▸ SOURCE DATA
■ ■ ■ ■

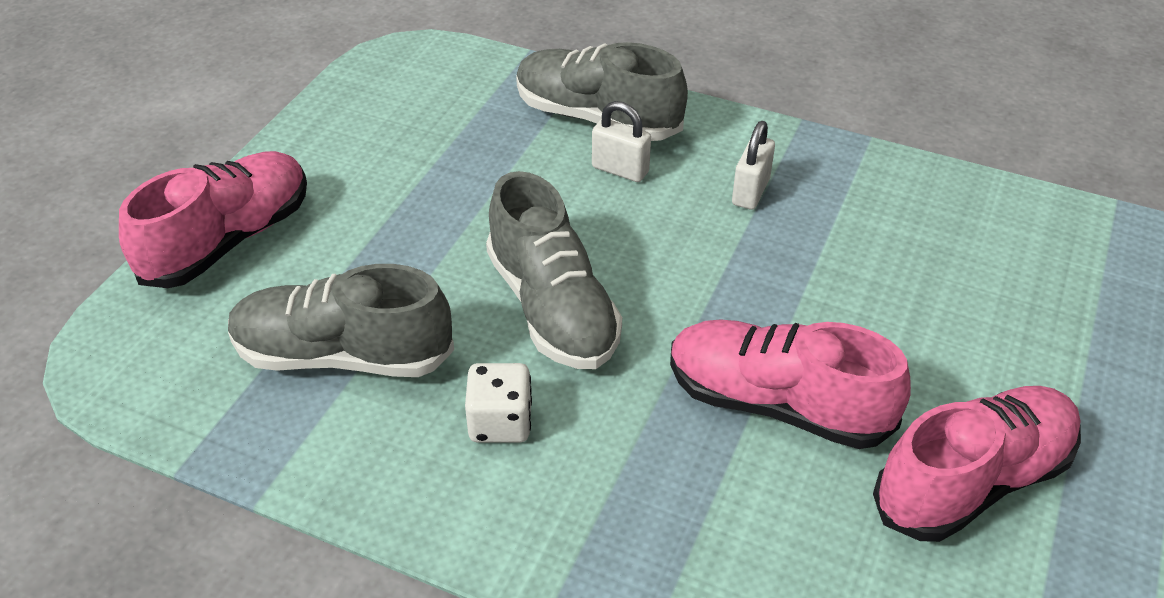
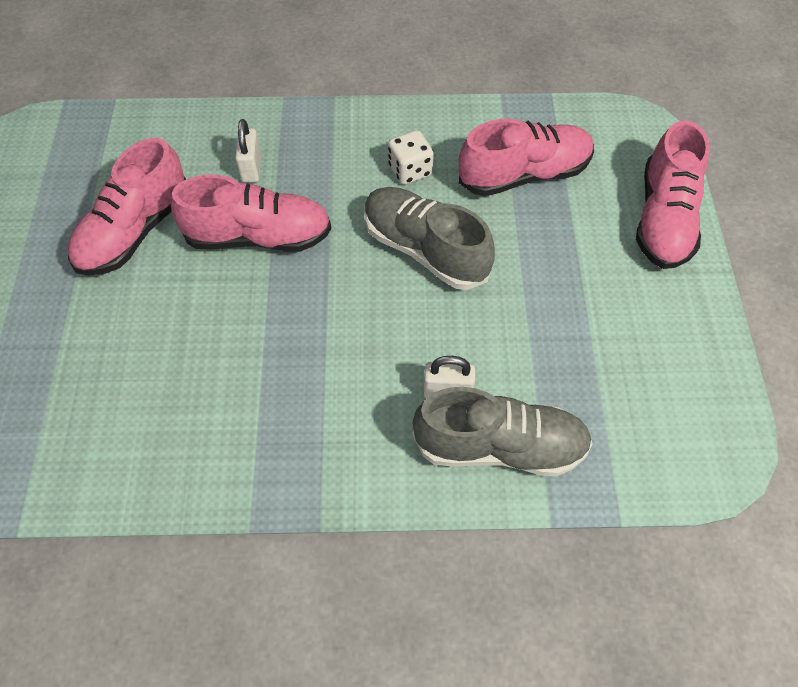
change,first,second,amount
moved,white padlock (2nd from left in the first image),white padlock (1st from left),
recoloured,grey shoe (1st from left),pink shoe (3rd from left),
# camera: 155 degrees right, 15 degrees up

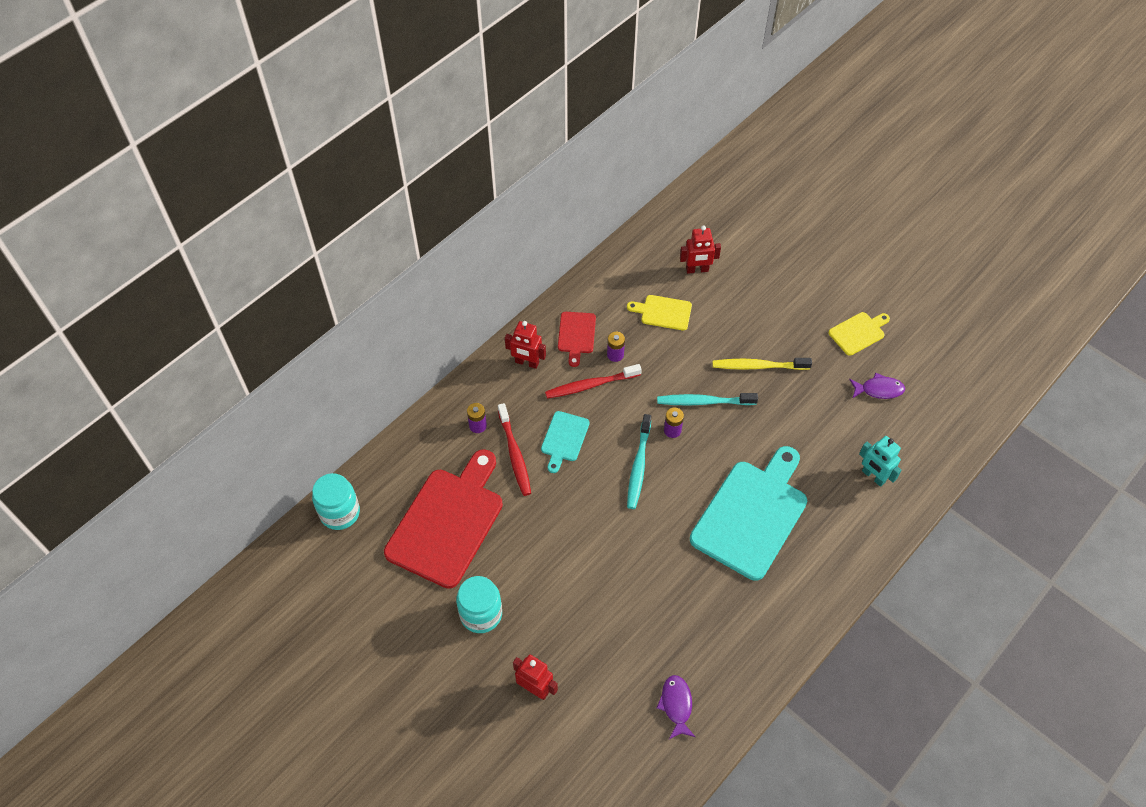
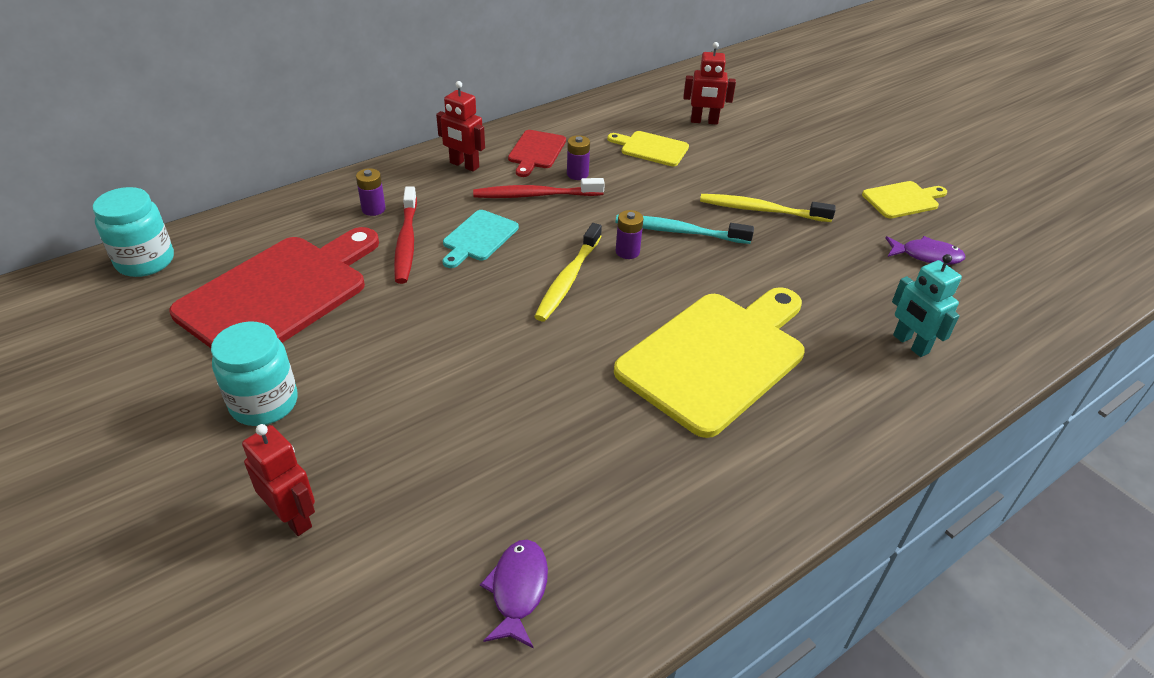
change,first,second,amount
recoloured,turquoise toothbrush (1st from left),yellow toothbrush (1st from left),
recoloured,turquoise cutting board (2nd from left),yellow cutting board (2nd from left),
# camera: 10 degrees right, 15 degrees down

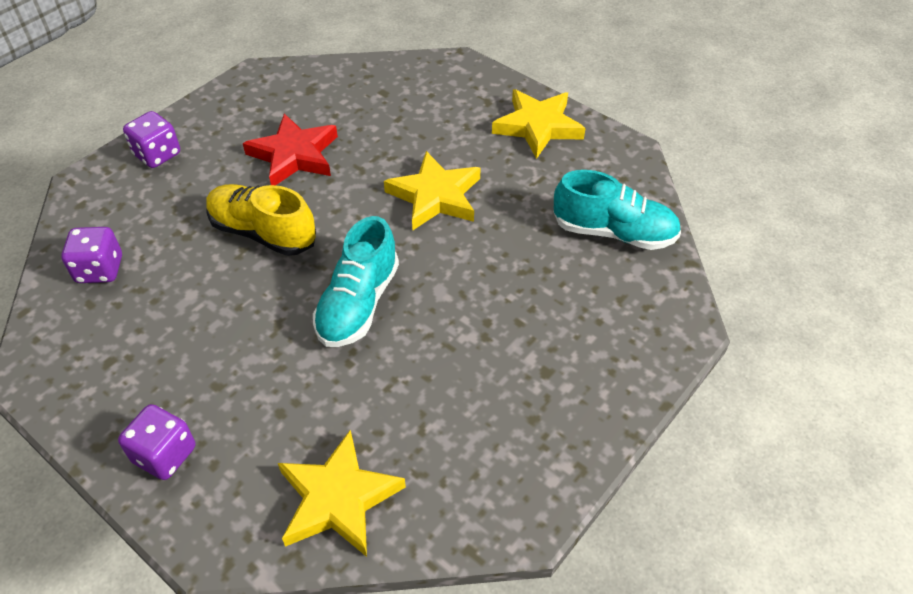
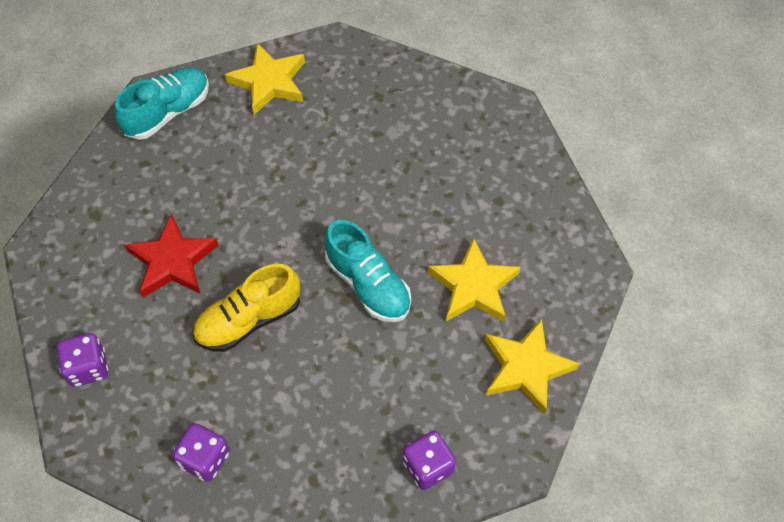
change,first,second,amount
moved,yellow star (2nd from left),,
moved,turquoise shoe (2nd from left in the first image),turquoise shoe (1st from left),
# camera: 60 degrees left, 10 degrees up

■ ■ ■ ■

▸ WHAT THE TASK ASKS
Would you mind repeating the records above exactly, without the pictures?

▸ REPLY
change,first,second,amount
moved,white padlock (2nd from left in the first image),white padlock (1st from left),
recoloured,grey shoe (1st from left),pink shoe (3rd from left),
# camera: 155 degrees right, 15 degrees up

change,first,second,amount
recoloured,turquoise toothbrush (1st from left),yellow toothbrush (1st from left),
recoloured,turquoise cutting board (2nd from left),yellow cutting board (2nd from left),
# camera: 10 degrees right, 15 degrees down

change,first,second,amount
moved,yellow star (2nd from left),,
moved,turquoise shoe (2nd from left in the first image),turquoise shoe (1st from left),
# camera: 60 degrees left, 10 degrees up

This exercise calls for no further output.